**WHAT IS EXPECTED**
Every record here must be copied exactly, except for the images it holds.

(Scene change data)
------------------------
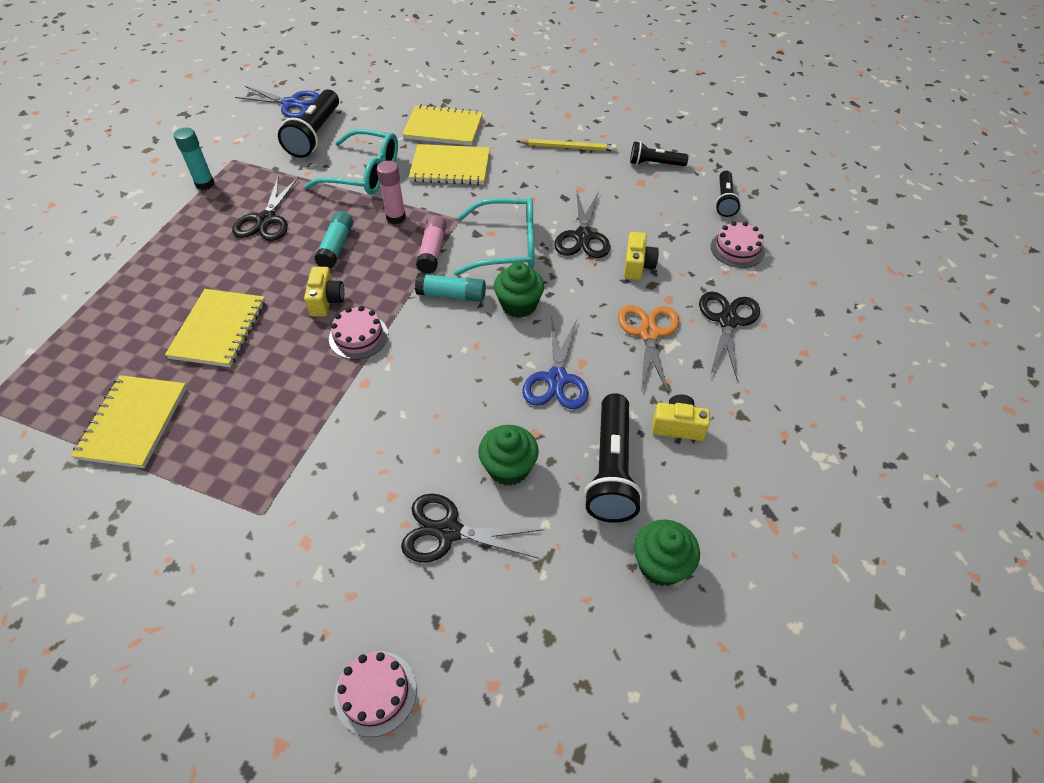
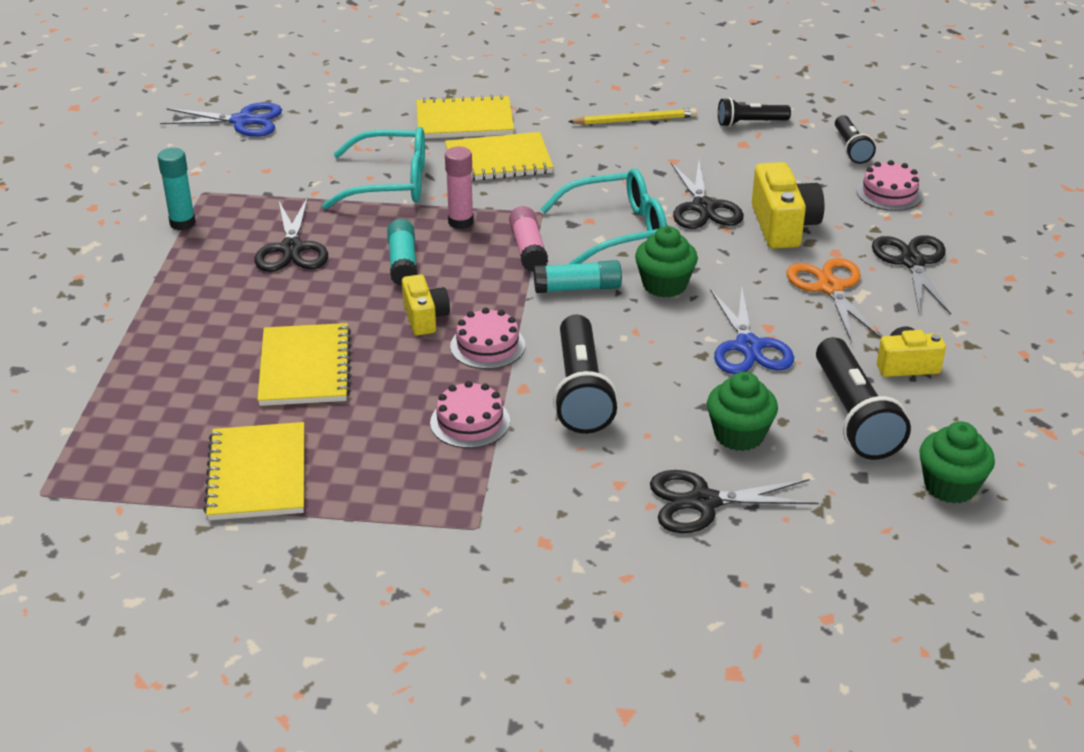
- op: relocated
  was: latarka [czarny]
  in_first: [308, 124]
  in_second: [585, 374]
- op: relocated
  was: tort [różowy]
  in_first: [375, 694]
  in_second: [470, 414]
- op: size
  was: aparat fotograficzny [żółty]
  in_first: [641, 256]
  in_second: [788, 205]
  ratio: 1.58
------------------------
**REPLY TO THE TASK**
- op: relocated
  was: latarka [czarny]
  in_first: [308, 124]
  in_second: [585, 374]
- op: relocated
  was: tort [różowy]
  in_first: [375, 694]
  in_second: [470, 414]
- op: size
  was: aparat fotograficzny [żółty]
  in_first: [641, 256]
  in_second: [788, 205]
  ratio: 1.58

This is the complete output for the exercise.